DATASET EXTRACT:
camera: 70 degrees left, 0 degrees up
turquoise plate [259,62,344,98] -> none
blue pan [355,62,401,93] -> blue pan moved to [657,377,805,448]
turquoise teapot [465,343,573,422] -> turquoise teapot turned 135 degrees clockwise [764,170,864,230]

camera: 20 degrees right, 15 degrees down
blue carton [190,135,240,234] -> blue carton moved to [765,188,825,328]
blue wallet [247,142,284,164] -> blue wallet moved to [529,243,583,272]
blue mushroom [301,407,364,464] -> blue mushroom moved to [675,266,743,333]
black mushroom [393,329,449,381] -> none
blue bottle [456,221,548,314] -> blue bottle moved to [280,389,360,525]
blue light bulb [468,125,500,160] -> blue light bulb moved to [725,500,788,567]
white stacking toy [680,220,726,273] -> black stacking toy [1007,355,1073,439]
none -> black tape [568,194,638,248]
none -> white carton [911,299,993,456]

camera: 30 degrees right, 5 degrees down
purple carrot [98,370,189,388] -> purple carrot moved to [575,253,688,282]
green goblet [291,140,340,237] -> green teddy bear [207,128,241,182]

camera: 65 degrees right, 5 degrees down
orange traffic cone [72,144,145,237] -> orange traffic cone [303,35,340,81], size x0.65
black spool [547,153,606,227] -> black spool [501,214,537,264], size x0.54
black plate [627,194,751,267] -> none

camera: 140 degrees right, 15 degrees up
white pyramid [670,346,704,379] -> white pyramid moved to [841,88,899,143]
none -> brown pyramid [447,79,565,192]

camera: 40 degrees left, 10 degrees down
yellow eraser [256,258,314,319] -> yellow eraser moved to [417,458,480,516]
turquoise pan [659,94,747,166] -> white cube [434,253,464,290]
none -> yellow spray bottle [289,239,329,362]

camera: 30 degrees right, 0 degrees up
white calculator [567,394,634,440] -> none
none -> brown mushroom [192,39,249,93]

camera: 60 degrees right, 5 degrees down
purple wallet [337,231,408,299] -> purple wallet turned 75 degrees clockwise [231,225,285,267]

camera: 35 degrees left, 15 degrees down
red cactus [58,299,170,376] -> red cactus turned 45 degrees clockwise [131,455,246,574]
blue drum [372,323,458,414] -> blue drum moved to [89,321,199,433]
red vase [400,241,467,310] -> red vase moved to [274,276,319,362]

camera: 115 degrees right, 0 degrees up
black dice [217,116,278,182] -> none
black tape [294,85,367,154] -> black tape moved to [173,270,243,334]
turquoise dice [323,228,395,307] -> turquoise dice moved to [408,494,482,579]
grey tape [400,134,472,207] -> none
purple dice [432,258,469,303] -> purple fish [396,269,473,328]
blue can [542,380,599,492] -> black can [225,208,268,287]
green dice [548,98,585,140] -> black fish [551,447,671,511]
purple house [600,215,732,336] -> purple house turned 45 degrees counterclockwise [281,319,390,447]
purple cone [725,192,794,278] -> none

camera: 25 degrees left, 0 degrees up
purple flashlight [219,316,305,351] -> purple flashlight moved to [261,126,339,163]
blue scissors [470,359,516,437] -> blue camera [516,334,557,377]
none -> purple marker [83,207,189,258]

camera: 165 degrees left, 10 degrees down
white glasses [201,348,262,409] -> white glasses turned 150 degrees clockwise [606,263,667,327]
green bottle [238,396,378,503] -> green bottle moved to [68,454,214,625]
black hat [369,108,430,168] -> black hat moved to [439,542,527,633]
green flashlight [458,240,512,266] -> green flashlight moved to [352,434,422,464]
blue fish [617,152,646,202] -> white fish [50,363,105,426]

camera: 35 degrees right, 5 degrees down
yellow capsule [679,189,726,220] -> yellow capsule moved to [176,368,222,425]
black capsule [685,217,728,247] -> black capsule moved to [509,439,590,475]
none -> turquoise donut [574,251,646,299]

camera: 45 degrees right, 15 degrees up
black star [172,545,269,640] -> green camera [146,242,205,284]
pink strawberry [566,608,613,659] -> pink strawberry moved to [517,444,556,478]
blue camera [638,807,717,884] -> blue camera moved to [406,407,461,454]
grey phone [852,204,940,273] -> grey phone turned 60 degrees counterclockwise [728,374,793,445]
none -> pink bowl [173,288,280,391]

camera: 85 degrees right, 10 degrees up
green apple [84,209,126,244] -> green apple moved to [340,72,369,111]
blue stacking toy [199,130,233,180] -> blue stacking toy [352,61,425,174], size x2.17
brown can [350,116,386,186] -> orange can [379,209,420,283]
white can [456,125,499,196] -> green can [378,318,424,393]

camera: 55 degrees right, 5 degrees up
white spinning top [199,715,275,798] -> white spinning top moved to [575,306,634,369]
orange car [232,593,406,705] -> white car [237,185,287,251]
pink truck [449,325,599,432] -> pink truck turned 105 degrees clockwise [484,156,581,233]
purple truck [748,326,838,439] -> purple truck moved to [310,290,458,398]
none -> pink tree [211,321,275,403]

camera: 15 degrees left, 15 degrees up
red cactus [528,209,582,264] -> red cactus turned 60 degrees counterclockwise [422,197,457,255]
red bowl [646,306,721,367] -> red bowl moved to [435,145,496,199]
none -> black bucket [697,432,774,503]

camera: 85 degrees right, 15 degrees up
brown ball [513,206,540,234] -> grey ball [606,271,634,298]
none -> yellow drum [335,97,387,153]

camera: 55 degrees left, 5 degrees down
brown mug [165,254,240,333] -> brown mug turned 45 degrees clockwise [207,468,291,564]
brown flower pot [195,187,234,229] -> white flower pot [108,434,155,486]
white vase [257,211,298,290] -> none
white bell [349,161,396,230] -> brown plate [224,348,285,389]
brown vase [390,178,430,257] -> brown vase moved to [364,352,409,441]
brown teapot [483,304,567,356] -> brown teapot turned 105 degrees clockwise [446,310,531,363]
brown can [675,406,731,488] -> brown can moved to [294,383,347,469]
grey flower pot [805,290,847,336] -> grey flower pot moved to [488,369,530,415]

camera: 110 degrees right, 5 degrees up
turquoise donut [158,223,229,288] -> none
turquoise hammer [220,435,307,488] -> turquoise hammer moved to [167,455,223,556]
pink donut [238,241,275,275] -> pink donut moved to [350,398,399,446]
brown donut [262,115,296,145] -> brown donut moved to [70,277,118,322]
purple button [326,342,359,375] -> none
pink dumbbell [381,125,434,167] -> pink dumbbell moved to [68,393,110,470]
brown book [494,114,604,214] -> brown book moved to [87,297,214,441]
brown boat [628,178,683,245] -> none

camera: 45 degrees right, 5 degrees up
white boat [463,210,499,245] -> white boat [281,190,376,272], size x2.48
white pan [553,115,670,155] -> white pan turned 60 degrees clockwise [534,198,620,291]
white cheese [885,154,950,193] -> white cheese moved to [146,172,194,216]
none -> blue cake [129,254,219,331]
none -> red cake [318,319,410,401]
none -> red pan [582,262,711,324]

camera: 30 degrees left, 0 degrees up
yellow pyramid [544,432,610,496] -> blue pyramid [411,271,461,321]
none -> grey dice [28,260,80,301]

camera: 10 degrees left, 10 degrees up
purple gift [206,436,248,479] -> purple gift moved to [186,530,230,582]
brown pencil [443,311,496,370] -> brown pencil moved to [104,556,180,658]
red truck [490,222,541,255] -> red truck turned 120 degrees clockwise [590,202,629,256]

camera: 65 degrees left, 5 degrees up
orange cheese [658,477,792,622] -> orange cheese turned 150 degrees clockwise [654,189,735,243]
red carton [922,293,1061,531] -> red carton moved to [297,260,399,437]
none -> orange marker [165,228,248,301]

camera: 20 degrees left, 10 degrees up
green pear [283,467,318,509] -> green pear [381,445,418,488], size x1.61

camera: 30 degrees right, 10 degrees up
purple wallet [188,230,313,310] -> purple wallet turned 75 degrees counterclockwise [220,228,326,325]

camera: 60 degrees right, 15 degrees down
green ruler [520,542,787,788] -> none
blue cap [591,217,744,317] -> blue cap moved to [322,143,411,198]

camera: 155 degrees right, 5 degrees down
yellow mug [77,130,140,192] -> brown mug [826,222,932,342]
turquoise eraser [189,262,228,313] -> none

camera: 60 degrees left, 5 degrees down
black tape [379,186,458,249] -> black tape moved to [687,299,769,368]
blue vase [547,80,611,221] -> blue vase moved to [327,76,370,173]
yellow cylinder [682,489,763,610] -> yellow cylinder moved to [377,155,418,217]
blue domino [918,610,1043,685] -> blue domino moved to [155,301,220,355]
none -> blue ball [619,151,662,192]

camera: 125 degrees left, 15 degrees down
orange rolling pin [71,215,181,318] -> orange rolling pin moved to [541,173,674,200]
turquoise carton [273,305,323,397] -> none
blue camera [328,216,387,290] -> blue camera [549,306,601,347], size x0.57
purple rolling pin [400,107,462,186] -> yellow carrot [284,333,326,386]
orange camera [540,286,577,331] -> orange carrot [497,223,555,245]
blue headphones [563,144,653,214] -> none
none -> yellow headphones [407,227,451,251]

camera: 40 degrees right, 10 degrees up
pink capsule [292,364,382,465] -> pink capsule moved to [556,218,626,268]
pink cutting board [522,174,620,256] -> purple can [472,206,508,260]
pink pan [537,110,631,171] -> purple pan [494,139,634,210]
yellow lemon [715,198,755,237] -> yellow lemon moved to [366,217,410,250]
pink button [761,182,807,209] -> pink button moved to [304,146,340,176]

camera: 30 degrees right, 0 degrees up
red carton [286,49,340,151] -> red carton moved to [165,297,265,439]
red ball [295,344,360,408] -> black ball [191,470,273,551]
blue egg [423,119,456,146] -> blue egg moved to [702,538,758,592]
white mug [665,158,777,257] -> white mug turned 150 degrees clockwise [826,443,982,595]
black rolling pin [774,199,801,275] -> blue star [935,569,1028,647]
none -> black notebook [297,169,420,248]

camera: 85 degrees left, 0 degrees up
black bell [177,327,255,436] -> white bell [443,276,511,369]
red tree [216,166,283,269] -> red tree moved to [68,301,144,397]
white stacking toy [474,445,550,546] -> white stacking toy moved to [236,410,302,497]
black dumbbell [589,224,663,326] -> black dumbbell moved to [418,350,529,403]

WORK TASK:
Return only the lines above that run from the opening line through the line containing "blue light bulb [468,125,500,160]", exactly as written.

OUTPUT:
camera: 70 degrees left, 0 degrees up
turquoise plate [259,62,344,98] -> none
blue pan [355,62,401,93] -> blue pan moved to [657,377,805,448]
turquoise teapot [465,343,573,422] -> turquoise teapot turned 135 degrees clockwise [764,170,864,230]

camera: 20 degrees right, 15 degrees down
blue carton [190,135,240,234] -> blue carton moved to [765,188,825,328]
blue wallet [247,142,284,164] -> blue wallet moved to [529,243,583,272]
blue mushroom [301,407,364,464] -> blue mushroom moved to [675,266,743,333]
black mushroom [393,329,449,381] -> none
blue bottle [456,221,548,314] -> blue bottle moved to [280,389,360,525]
blue light bulb [468,125,500,160] -> blue light bulb moved to [725,500,788,567]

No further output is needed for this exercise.